Extracted data.
___
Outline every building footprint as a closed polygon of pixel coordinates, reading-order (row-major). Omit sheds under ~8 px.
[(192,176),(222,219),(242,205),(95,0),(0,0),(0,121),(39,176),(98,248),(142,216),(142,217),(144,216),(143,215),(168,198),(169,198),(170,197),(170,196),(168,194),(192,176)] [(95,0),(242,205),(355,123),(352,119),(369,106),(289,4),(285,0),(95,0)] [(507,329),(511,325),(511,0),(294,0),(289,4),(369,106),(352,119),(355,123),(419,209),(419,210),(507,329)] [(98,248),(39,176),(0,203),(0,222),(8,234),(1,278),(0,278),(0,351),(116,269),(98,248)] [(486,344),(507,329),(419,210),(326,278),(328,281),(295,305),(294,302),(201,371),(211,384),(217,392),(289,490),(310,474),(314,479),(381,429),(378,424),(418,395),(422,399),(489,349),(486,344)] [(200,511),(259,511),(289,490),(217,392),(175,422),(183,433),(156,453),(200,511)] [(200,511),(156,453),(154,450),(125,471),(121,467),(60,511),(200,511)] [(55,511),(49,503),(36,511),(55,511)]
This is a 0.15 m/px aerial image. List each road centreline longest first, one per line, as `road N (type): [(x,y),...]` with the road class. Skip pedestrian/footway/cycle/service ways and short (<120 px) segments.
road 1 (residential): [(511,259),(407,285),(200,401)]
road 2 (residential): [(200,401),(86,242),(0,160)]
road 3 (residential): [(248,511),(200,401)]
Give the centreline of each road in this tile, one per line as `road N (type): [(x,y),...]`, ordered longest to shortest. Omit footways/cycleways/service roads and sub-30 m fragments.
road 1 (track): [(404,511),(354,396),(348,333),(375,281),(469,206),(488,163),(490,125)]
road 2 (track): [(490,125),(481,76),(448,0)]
___
Do this.
How many lines in the entries above contain the string "type" with matching case? Reply with only the number.

Answer to this exercise.
2